_Short task_
Count how many lines in the records below contain the string "instrumentName", where case counts. Give only the number.

[Extracted data entries]
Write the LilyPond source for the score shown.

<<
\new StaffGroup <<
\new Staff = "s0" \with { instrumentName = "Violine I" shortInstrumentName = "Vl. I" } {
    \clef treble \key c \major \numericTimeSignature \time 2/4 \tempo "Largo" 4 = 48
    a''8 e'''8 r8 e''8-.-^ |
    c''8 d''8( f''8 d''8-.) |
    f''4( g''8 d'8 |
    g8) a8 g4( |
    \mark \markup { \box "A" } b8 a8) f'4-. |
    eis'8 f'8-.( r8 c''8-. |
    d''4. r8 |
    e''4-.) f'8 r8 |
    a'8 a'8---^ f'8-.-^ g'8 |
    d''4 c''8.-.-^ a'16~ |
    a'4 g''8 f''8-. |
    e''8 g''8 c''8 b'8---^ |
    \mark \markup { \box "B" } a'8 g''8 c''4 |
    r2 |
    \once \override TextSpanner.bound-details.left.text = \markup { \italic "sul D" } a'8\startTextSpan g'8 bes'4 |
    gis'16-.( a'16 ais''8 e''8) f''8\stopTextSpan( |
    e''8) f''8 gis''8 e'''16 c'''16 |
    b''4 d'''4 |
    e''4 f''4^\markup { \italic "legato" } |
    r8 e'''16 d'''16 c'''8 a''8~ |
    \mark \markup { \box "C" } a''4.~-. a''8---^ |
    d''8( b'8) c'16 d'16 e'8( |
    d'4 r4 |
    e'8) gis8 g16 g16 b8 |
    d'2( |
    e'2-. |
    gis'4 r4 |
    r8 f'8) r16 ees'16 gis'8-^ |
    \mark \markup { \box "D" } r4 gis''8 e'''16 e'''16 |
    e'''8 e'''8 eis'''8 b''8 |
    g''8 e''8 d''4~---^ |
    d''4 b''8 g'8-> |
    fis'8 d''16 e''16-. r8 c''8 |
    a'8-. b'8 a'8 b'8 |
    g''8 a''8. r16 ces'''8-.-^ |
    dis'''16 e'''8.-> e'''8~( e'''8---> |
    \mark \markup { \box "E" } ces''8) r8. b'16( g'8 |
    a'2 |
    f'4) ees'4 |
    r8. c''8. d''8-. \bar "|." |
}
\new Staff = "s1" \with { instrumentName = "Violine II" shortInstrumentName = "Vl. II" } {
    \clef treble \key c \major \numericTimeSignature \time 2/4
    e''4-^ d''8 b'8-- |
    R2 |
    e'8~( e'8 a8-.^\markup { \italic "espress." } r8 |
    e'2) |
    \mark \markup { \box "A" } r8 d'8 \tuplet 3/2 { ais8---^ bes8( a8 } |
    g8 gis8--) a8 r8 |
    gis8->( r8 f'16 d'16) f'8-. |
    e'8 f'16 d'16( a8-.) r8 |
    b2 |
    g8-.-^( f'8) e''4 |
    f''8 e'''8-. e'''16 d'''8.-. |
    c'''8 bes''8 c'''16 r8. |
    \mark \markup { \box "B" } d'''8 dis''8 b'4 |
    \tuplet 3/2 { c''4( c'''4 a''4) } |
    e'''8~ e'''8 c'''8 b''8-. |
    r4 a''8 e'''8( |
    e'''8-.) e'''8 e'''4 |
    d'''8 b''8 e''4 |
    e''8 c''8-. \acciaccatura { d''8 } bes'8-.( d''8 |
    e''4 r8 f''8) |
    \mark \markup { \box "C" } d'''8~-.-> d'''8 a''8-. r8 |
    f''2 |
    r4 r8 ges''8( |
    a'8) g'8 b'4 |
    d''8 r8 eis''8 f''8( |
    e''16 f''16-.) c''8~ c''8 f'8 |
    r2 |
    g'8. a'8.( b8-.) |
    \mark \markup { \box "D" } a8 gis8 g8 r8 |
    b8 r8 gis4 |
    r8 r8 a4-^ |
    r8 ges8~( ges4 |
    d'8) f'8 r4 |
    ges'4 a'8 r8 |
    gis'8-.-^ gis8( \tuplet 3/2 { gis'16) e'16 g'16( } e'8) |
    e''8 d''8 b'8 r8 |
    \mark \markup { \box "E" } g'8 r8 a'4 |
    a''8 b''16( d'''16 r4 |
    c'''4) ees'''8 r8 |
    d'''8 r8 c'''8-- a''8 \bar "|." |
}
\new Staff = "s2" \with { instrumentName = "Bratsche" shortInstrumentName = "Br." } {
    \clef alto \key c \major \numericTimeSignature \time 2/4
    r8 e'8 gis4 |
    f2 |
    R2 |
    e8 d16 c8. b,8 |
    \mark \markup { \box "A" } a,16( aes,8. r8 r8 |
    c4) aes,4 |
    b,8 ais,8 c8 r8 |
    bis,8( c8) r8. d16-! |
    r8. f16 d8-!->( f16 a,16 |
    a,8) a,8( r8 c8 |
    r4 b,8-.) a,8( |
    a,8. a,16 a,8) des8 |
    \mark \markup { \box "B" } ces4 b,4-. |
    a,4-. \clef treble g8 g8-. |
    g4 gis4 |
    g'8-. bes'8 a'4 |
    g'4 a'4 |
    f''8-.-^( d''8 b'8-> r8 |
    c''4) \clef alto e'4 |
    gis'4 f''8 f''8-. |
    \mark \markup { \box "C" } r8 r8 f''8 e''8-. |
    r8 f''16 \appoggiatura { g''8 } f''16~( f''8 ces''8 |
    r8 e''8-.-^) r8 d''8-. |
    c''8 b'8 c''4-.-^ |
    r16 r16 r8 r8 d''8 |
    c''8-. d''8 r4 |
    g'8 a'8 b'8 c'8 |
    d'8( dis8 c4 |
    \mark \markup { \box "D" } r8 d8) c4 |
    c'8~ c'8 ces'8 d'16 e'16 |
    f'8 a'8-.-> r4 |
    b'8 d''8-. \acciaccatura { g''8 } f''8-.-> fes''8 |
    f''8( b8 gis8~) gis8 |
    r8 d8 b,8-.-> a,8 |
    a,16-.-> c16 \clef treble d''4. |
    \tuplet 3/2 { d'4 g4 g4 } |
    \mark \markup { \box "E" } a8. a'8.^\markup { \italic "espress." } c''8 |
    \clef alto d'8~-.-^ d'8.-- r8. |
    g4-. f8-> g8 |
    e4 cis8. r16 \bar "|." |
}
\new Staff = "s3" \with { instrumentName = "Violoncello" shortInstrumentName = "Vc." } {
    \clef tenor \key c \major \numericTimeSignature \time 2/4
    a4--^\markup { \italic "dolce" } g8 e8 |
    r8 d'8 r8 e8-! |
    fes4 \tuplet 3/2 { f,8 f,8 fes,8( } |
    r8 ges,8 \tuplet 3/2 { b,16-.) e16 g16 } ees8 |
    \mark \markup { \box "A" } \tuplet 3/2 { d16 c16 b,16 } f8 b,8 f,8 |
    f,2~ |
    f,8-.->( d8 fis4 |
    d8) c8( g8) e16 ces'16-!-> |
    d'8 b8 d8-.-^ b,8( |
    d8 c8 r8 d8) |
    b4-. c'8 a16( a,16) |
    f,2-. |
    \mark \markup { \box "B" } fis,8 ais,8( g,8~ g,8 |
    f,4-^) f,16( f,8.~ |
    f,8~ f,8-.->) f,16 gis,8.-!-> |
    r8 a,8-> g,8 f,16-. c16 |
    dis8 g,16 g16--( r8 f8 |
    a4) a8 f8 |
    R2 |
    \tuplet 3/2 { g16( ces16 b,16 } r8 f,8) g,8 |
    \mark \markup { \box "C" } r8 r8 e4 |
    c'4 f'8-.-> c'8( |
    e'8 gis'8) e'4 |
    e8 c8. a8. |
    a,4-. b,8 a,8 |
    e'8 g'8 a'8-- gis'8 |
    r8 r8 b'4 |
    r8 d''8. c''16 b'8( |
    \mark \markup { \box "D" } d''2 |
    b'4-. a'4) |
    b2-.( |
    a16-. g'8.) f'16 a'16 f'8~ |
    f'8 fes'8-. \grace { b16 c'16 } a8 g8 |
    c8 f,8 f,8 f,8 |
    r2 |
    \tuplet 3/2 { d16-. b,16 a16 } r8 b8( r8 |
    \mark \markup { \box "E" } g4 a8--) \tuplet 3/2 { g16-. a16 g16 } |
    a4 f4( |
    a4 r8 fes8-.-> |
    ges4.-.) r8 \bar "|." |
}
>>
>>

_Solution to this problem_
4